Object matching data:
★ ★ ★ ★ ★

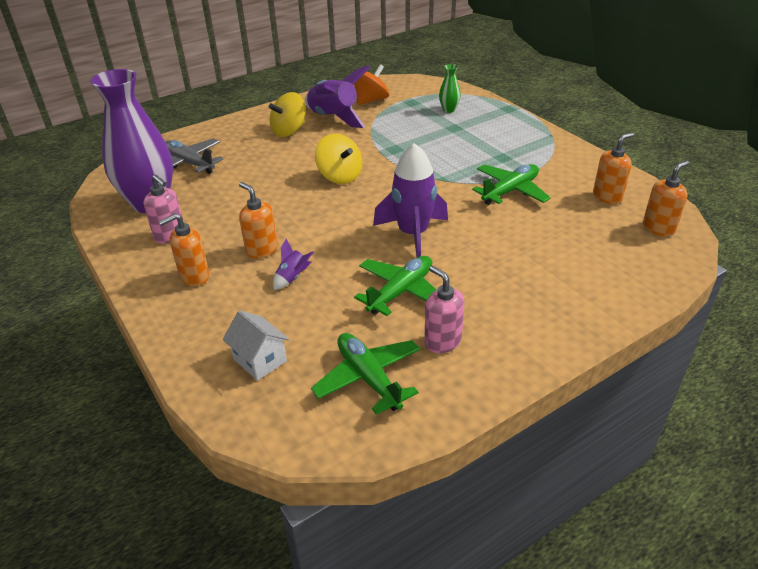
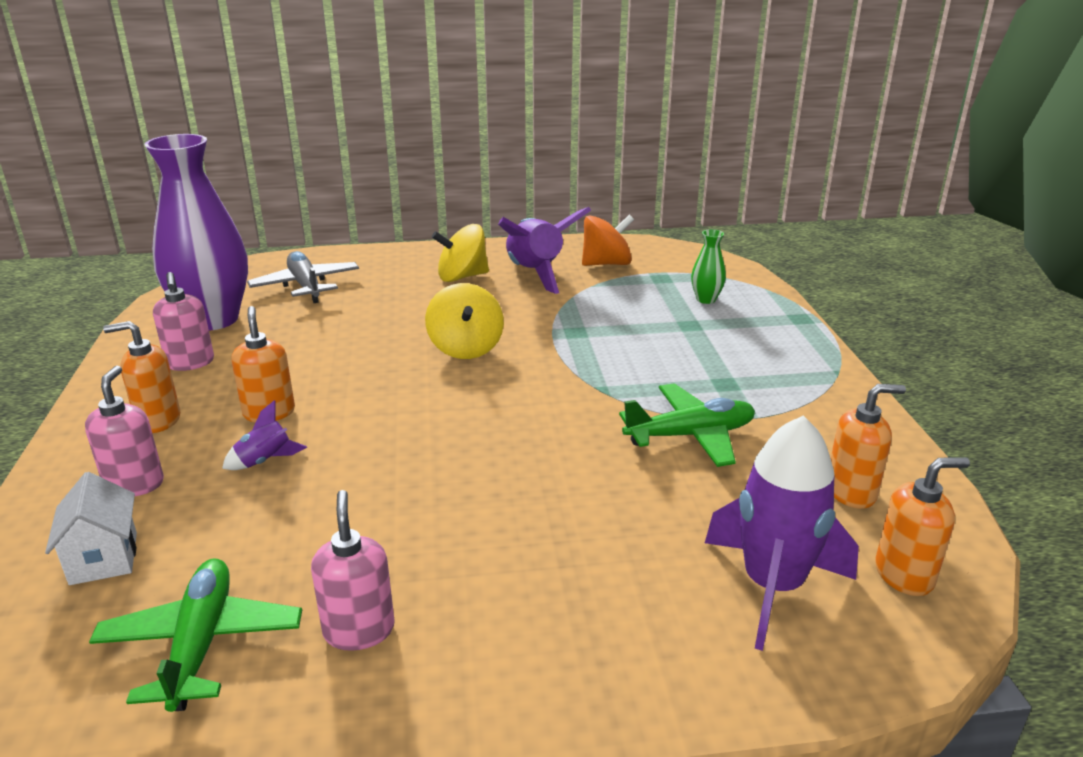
camera: 25 degrees right, 10 degrees down
(227, 316) = (135, 484): none -> pink soap dispenser
(401, 292) = (379, 531): green plane -> none
(413, 234) = (482, 454): purple rocket -> purple rocket (772, 586)

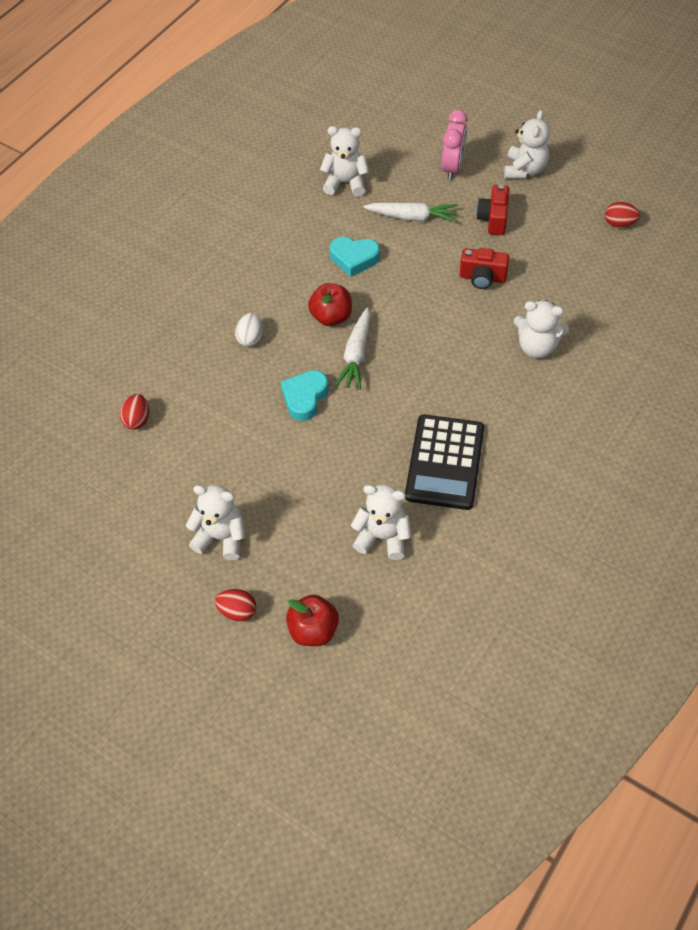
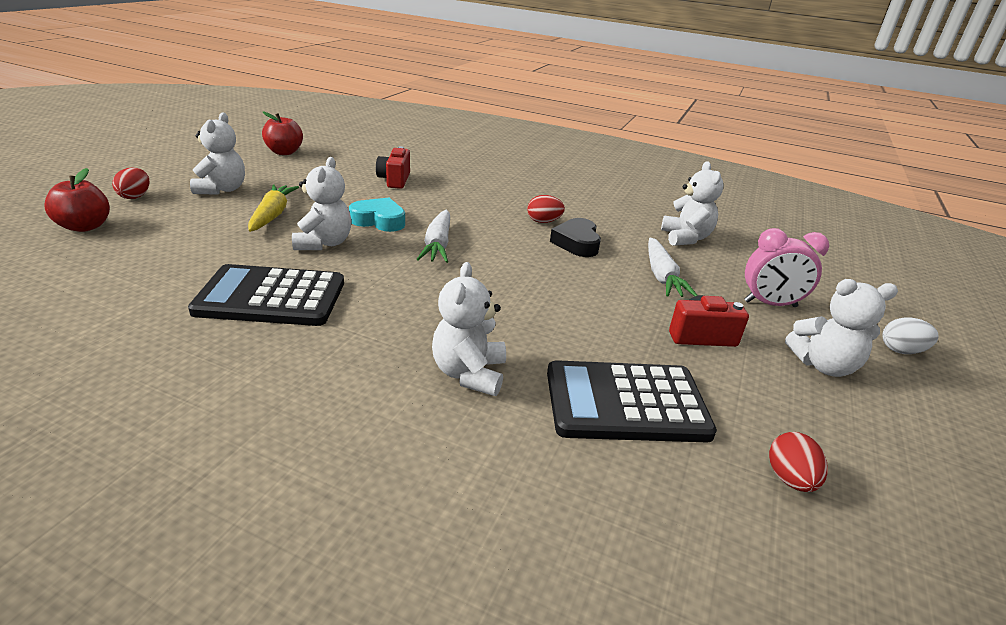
camera: 75 degrees right, 25 degrees down
(137, 419) = (359, 161): red egg -> red egg (543, 221)
(250, 338) = (453, 197): white egg -> white egg (901, 350)
(289, 483) = (272, 215): none -> yellow carrot
(331, 317) = (489, 232): red apple -> red apple (284, 152)
(354, 258) = (577, 243): turquoise heart -> black heart
(356, 355) = (438, 245): white carrot -> white carrot turned 90 degrees counterclockwise
(382, 537) = (179, 260): white teddy bear -> white teddy bear (324, 243)
(482, 278) = (586, 326): red camera -> red camera (394, 180)
(562, 275) = (626, 403): none -> black calculator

★ ★ ★ ★ ★

WORK REQUEST:
From the line containing "(227, 316) = (135, 484): none" through the last line of the records above, reproduce every line exactly, leaving out the pictures.

RESPONSE:
(227, 316) = (135, 484): none -> pink soap dispenser
(401, 292) = (379, 531): green plane -> none
(413, 234) = (482, 454): purple rocket -> purple rocket (772, 586)

camera: 75 degrees right, 25 degrees down
(137, 419) = (359, 161): red egg -> red egg (543, 221)
(250, 338) = (453, 197): white egg -> white egg (901, 350)
(289, 483) = (272, 215): none -> yellow carrot
(331, 317) = (489, 232): red apple -> red apple (284, 152)
(354, 258) = (577, 243): turquoise heart -> black heart
(356, 355) = (438, 245): white carrot -> white carrot turned 90 degrees counterclockwise
(382, 537) = (179, 260): white teddy bear -> white teddy bear (324, 243)
(482, 278) = (586, 326): red camera -> red camera (394, 180)
(562, 275) = (626, 403): none -> black calculator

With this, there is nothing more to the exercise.